» **Prompt**: For every line in the data below that contains "none", copy the line.

» **The records**:
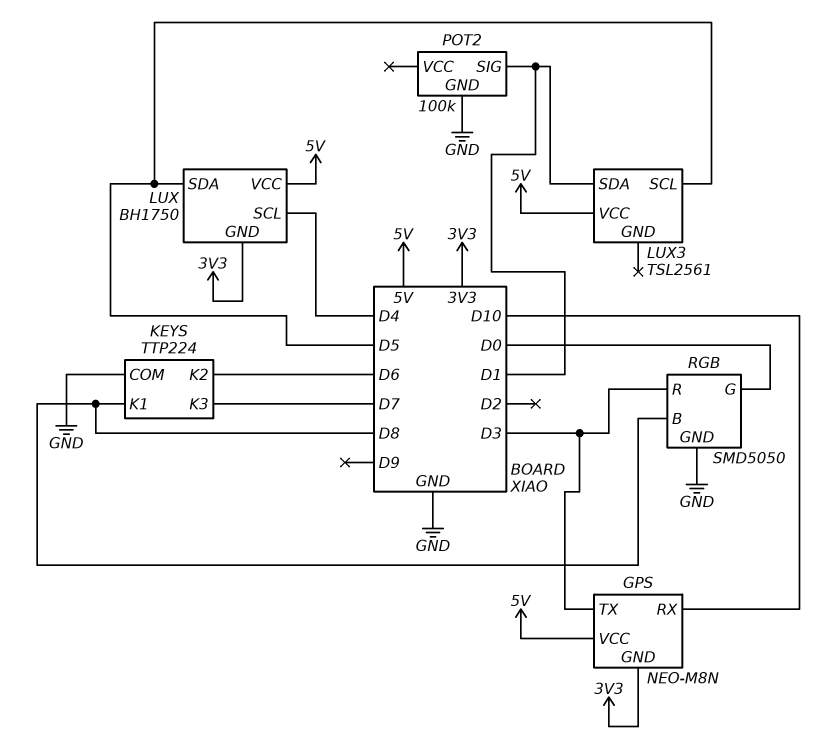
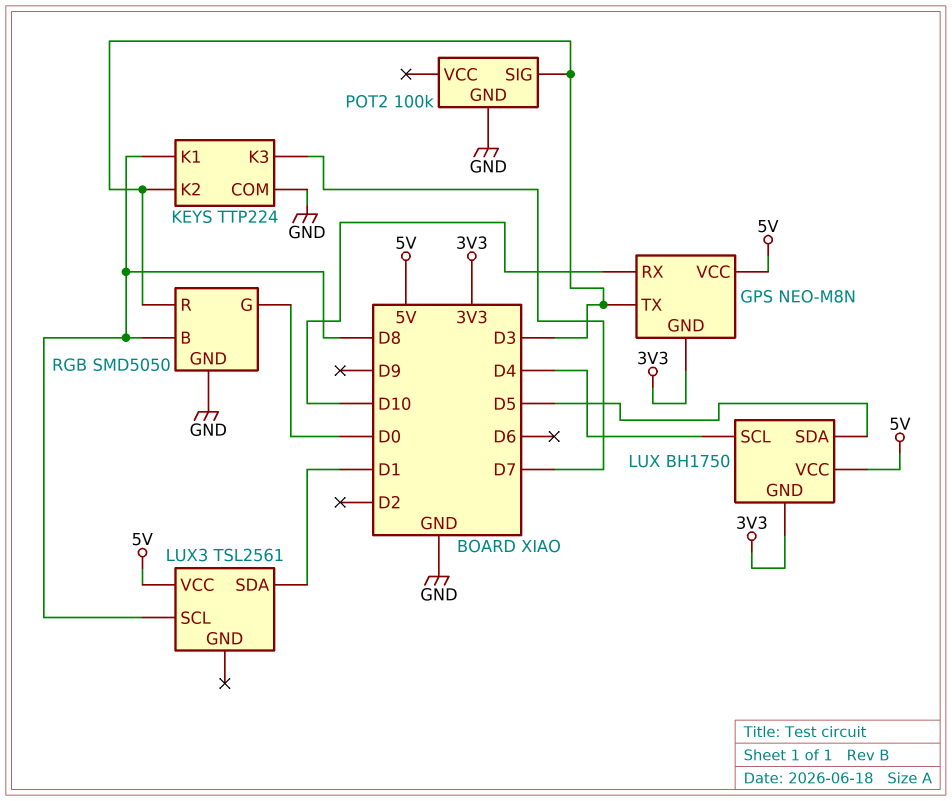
KEYS pin K2: D6 -> D3
LUX3 pin SCL: D5 -> D8
POT2 pin SIG: D1 -> D3

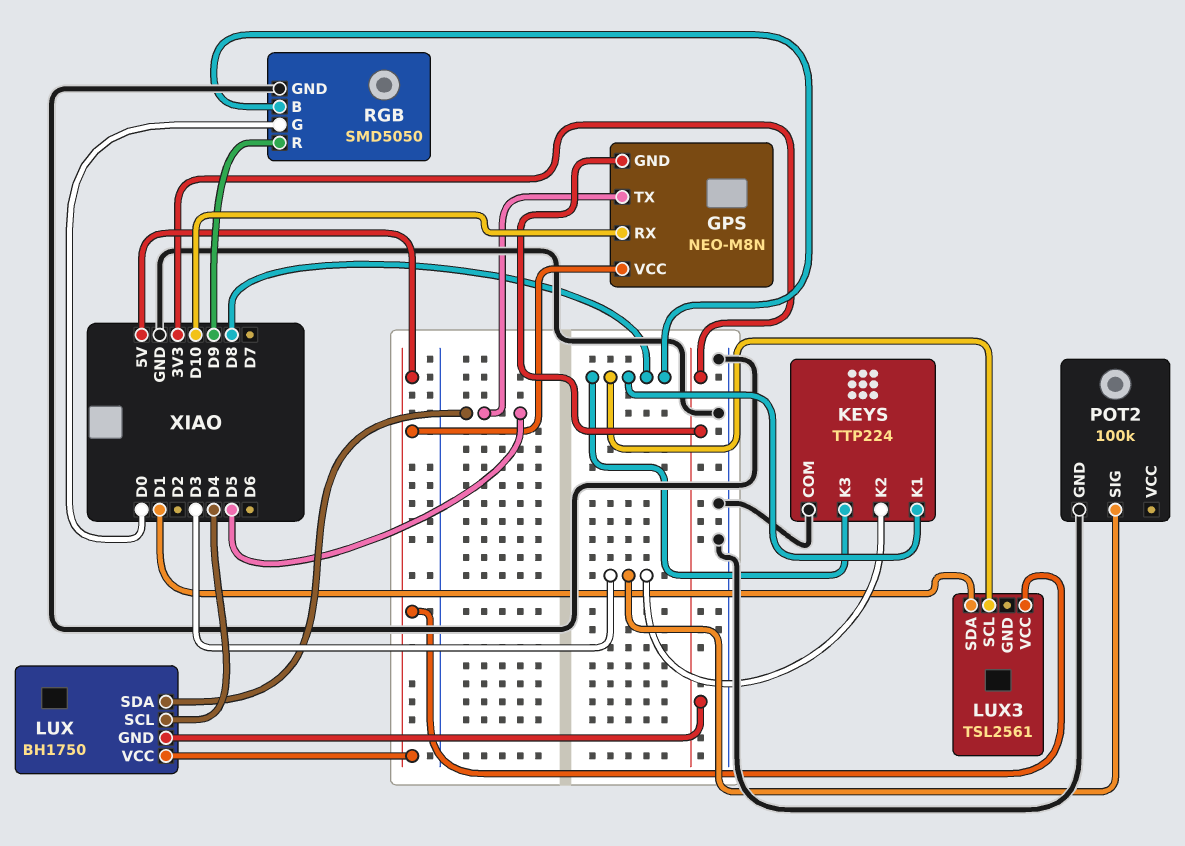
GPS pin TX: D3 -> D5
KEYS pin K3: D7 -> D8
RGB pin R: D3 -> D9

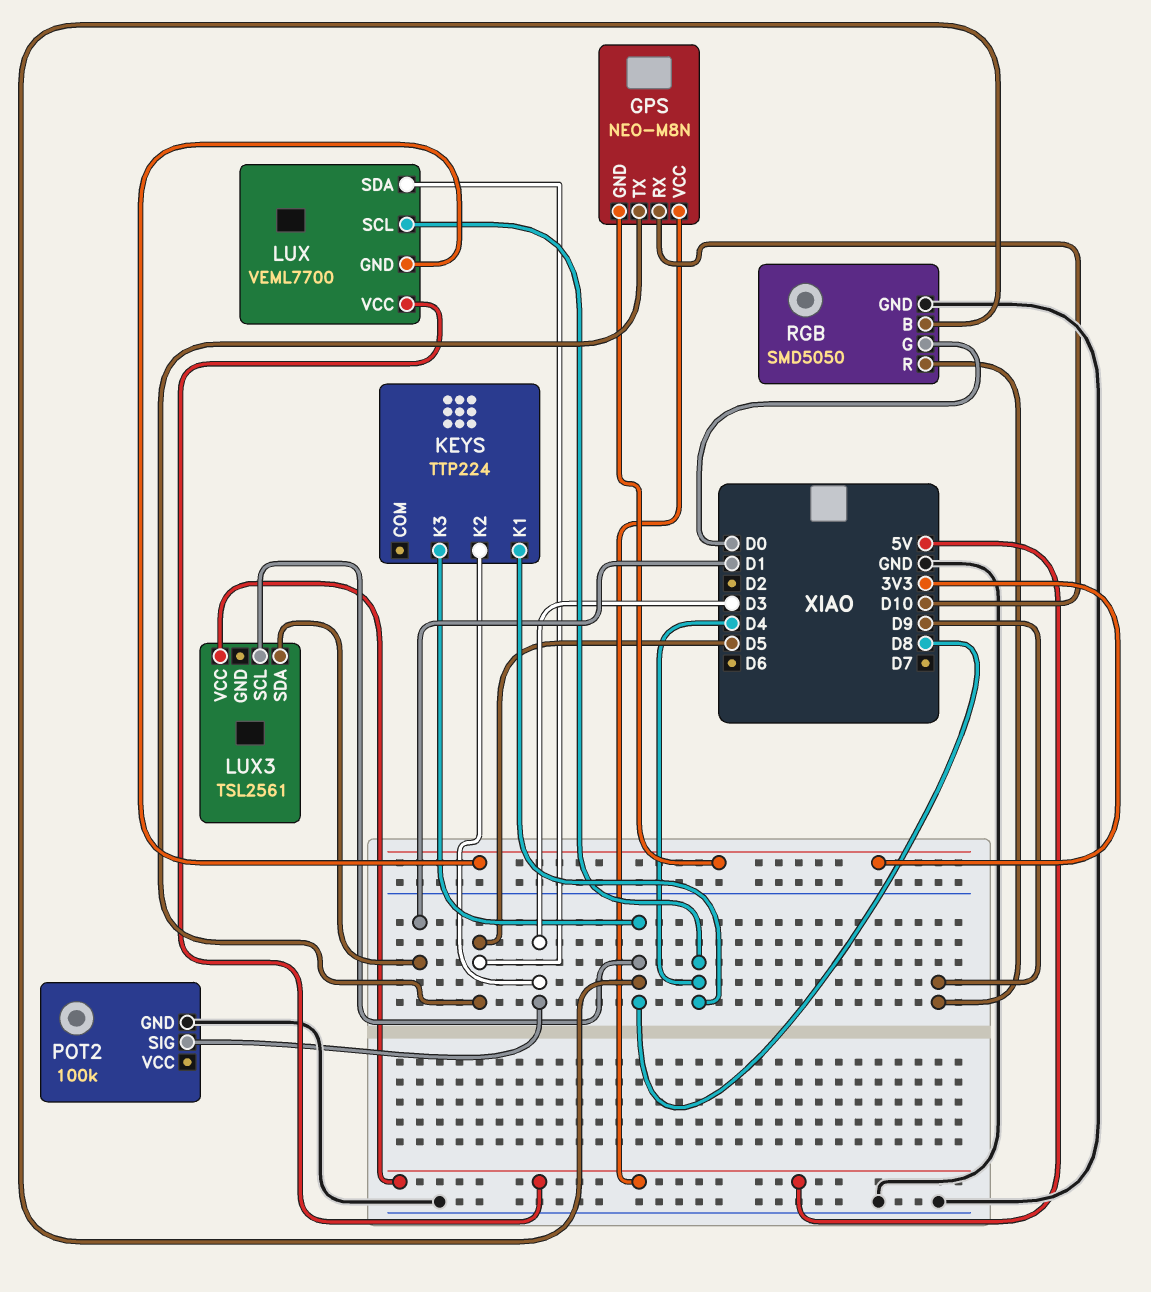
KEYS pin COM: GND -> none
KEYS pin K1: D8 -> D4
LUX: BH1750 -> VEML7700

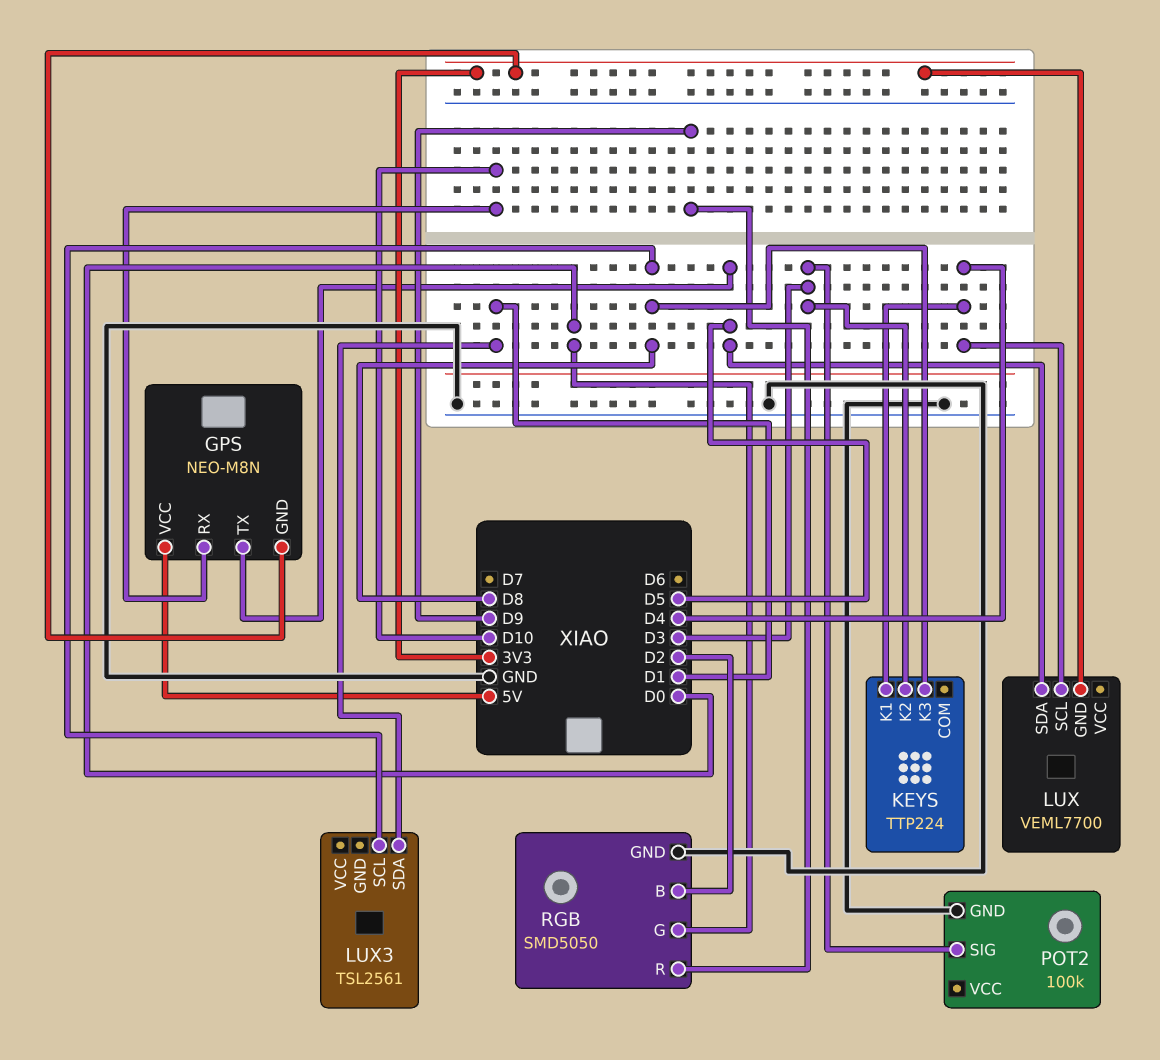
LUX pin VCC: 5V -> none
LUX3 pin VCC: 5V -> none
RGB pin B: D8 -> D2

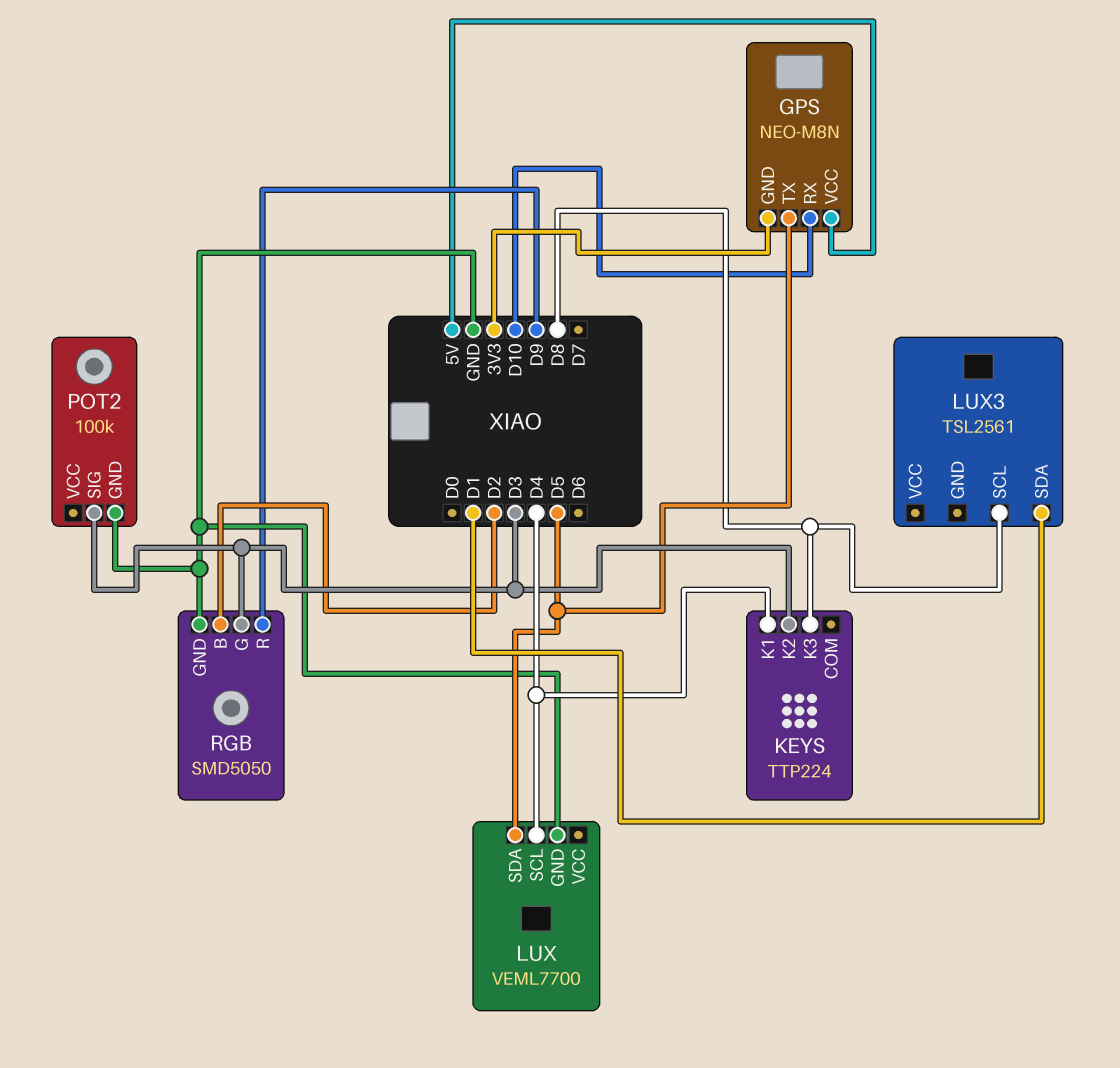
LUX pin GND: 3V3 -> GND
RGB pin G: D0 -> D3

» **Result of the task**:
KEYS pin COM: GND -> none
LUX pin VCC: 5V -> none
LUX3 pin VCC: 5V -> none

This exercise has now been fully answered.